== DATA TO PROCESS
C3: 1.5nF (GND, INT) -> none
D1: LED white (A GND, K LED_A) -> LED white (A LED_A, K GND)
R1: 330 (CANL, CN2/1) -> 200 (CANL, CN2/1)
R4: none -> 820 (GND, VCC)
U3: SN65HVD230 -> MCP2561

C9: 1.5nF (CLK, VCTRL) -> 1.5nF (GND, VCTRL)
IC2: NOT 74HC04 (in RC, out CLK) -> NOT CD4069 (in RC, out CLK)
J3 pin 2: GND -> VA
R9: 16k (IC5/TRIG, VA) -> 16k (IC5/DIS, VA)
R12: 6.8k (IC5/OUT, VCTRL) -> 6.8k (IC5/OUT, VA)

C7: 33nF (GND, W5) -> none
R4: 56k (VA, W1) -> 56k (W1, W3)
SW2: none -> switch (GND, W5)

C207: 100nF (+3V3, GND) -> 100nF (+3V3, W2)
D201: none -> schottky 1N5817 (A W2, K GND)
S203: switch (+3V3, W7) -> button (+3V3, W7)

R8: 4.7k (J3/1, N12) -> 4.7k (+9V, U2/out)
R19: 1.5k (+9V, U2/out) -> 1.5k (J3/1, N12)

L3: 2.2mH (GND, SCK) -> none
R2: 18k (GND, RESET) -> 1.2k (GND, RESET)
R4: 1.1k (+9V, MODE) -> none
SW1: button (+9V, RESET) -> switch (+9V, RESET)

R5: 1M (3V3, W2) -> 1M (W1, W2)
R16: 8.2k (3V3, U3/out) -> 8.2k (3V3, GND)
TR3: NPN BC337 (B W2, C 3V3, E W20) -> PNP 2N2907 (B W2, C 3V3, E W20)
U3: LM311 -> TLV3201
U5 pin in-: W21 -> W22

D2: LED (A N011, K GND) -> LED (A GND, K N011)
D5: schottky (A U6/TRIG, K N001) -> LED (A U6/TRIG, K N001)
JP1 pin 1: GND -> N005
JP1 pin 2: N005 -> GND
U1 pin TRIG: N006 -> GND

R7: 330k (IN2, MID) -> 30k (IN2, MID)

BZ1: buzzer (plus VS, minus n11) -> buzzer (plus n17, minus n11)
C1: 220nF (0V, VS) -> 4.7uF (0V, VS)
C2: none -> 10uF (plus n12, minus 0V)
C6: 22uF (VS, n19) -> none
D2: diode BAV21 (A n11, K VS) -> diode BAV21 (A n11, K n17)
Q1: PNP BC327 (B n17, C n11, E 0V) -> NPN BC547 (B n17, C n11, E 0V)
====
THE TASK |
From the line with "D1: LED white" through the last line of the records, set down every line exactly as written and leave out all others.

REPLY |
D1: LED white (A GND, K LED_A) -> LED white (A LED_A, K GND)
R1: 330 (CANL, CN2/1) -> 200 (CANL, CN2/1)
R4: none -> 820 (GND, VCC)
U3: SN65HVD230 -> MCP2561

C9: 1.5nF (CLK, VCTRL) -> 1.5nF (GND, VCTRL)
IC2: NOT 74HC04 (in RC, out CLK) -> NOT CD4069 (in RC, out CLK)
J3 pin 2: GND -> VA
R9: 16k (IC5/TRIG, VA) -> 16k (IC5/DIS, VA)
R12: 6.8k (IC5/OUT, VCTRL) -> 6.8k (IC5/OUT, VA)

C7: 33nF (GND, W5) -> none
R4: 56k (VA, W1) -> 56k (W1, W3)
SW2: none -> switch (GND, W5)

C207: 100nF (+3V3, GND) -> 100nF (+3V3, W2)
D201: none -> schottky 1N5817 (A W2, K GND)
S203: switch (+3V3, W7) -> button (+3V3, W7)

R8: 4.7k (J3/1, N12) -> 4.7k (+9V, U2/out)
R19: 1.5k (+9V, U2/out) -> 1.5k (J3/1, N12)

L3: 2.2mH (GND, SCK) -> none
R2: 18k (GND, RESET) -> 1.2k (GND, RESET)
R4: 1.1k (+9V, MODE) -> none
SW1: button (+9V, RESET) -> switch (+9V, RESET)

R5: 1M (3V3, W2) -> 1M (W1, W2)
R16: 8.2k (3V3, U3/out) -> 8.2k (3V3, GND)
TR3: NPN BC337 (B W2, C 3V3, E W20) -> PNP 2N2907 (B W2, C 3V3, E W20)
U3: LM311 -> TLV3201
U5 pin in-: W21 -> W22

D2: LED (A N011, K GND) -> LED (A GND, K N011)
D5: schottky (A U6/TRIG, K N001) -> LED (A U6/TRIG, K N001)
JP1 pin 1: GND -> N005
JP1 pin 2: N005 -> GND
U1 pin TRIG: N006 -> GND

R7: 330k (IN2, MID) -> 30k (IN2, MID)

BZ1: buzzer (plus VS, minus n11) -> buzzer (plus n17, minus n11)
C1: 220nF (0V, VS) -> 4.7uF (0V, VS)
C2: none -> 10uF (plus n12, minus 0V)
C6: 22uF (VS, n19) -> none
D2: diode BAV21 (A n11, K VS) -> diode BAV21 (A n11, K n17)
Q1: PNP BC327 (B n17, C n11, E 0V) -> NPN BC547 (B n17, C n11, E 0V)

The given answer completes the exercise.